BEGIN Data for this task

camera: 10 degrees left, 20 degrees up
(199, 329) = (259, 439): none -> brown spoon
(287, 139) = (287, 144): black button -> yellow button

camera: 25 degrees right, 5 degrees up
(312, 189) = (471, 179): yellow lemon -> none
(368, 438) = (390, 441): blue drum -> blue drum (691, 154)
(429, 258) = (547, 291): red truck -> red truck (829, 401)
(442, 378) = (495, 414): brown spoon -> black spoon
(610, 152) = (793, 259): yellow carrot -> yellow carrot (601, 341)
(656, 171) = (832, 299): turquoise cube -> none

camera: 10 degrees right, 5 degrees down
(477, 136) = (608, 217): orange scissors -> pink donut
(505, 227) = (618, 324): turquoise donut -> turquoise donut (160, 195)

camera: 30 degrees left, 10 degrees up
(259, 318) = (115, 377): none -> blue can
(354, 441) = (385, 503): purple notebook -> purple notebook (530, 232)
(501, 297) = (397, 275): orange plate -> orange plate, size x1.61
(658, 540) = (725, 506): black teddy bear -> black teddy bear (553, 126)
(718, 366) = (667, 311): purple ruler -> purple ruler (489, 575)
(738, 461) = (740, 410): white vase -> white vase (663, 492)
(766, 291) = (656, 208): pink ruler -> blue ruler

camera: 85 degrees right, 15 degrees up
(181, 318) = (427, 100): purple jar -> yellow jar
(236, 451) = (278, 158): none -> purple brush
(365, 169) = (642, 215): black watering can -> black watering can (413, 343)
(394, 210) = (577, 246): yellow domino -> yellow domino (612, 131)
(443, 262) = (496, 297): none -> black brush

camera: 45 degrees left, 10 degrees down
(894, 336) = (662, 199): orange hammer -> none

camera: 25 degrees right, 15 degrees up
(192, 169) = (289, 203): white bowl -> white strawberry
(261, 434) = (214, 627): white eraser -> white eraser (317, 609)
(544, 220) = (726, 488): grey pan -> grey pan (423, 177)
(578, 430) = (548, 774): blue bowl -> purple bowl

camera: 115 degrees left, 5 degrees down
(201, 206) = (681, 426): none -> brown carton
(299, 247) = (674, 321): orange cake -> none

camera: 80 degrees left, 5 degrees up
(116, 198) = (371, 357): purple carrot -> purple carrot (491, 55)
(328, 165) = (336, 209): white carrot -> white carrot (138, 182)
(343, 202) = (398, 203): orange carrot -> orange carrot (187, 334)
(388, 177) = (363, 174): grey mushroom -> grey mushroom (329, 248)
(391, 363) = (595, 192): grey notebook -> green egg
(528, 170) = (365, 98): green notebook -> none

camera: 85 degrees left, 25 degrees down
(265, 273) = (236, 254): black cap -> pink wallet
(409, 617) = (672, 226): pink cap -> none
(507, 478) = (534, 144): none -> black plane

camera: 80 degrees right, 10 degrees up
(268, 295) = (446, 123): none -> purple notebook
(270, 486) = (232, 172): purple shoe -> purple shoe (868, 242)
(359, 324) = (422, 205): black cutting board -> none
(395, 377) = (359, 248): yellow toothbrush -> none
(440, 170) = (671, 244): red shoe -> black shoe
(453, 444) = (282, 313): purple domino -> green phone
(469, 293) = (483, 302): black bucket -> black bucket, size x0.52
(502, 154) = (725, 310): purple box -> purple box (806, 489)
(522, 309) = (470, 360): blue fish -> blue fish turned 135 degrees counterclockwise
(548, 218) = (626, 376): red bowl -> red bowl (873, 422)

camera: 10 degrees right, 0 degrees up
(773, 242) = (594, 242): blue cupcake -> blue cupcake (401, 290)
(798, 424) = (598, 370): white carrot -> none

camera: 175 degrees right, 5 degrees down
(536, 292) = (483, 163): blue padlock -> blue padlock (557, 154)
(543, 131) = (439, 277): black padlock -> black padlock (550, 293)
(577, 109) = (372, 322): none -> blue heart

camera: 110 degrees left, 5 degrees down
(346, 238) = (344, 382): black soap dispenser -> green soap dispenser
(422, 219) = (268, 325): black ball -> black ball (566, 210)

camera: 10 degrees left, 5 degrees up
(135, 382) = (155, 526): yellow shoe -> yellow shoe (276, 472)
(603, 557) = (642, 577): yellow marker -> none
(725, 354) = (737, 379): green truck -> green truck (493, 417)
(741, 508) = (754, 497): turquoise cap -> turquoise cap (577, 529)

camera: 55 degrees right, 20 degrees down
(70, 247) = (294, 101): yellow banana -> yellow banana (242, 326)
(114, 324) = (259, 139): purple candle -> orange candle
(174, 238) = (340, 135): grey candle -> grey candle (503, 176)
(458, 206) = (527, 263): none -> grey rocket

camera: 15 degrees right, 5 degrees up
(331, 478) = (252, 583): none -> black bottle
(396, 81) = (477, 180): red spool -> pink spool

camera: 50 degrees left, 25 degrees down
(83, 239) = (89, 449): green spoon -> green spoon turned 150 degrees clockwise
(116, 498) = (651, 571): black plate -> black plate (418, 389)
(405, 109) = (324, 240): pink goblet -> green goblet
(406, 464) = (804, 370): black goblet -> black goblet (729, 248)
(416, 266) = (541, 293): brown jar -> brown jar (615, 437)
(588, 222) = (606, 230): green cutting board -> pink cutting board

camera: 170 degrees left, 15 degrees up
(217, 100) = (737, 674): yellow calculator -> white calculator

END Data for this task

- How to complete this task:
Which lines above include the string "pink"? Show them.

- Answer for the task:
(477, 136) = (608, 217): orange scissors -> pink donut
(766, 291) = (656, 208): pink ruler -> blue ruler
(265, 273) = (236, 254): black cap -> pink wallet
(409, 617) = (672, 226): pink cap -> none
(396, 81) = (477, 180): red spool -> pink spool
(405, 109) = (324, 240): pink goblet -> green goblet
(588, 222) = (606, 230): green cutting board -> pink cutting board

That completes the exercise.